**Records provided:**
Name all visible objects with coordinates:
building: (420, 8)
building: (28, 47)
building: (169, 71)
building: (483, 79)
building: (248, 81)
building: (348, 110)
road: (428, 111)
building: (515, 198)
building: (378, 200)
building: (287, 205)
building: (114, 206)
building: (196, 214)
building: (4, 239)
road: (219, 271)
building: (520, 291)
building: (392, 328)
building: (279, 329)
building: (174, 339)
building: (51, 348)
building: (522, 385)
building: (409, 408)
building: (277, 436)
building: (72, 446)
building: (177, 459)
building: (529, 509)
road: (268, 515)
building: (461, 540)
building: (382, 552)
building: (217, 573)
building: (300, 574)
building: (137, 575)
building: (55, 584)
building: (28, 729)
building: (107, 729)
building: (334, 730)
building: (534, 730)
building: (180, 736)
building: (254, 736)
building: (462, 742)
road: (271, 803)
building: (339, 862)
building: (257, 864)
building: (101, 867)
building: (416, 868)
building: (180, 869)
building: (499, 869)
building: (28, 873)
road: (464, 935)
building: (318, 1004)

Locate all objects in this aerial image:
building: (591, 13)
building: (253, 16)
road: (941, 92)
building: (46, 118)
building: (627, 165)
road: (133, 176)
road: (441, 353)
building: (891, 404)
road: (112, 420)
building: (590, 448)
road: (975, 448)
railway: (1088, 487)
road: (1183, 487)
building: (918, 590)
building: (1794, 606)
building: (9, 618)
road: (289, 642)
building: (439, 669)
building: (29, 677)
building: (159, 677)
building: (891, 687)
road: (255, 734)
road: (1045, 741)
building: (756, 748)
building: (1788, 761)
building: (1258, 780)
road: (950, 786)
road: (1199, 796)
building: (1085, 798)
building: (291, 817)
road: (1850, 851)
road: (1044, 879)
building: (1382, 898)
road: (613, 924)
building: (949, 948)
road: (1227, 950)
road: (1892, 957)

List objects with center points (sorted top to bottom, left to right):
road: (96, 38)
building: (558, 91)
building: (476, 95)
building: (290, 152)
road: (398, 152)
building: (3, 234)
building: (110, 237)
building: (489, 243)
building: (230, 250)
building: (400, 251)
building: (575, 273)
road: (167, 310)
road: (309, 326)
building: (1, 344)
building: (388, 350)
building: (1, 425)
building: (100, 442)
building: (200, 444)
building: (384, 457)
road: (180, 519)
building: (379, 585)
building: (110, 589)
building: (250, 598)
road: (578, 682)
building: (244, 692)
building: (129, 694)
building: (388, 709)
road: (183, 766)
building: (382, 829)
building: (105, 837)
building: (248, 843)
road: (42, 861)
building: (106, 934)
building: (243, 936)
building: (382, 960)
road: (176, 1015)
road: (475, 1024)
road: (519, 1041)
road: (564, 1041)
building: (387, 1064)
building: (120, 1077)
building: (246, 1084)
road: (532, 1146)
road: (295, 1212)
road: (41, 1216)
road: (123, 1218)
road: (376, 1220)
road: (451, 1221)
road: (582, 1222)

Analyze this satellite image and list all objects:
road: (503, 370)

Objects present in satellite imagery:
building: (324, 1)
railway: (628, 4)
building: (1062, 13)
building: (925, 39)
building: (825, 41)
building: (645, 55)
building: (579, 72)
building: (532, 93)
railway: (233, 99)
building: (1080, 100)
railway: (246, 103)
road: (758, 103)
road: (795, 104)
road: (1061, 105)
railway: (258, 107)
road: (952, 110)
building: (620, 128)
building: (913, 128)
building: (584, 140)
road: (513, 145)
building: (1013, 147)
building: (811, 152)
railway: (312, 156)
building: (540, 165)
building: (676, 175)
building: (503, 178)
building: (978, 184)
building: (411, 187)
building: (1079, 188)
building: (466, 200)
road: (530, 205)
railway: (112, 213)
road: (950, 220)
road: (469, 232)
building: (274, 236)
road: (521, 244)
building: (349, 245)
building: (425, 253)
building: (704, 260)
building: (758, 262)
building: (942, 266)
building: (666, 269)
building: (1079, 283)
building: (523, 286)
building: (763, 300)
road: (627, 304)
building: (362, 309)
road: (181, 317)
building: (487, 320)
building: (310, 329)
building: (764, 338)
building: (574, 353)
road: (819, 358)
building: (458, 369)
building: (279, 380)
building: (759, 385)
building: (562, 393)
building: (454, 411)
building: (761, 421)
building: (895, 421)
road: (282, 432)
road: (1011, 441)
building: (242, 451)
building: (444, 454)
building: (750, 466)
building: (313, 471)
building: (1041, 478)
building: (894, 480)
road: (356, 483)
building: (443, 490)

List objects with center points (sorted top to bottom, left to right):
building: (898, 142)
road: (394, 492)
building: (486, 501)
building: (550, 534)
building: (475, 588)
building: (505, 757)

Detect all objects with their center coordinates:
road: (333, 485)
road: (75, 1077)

**Problem:** Repeat, without change, each line of the data above from the one that contains "Detect all objects" through the final line, counting both.

**Result for this task:**
Detect all objects with their center coordinates:
road: (333, 485)
road: (75, 1077)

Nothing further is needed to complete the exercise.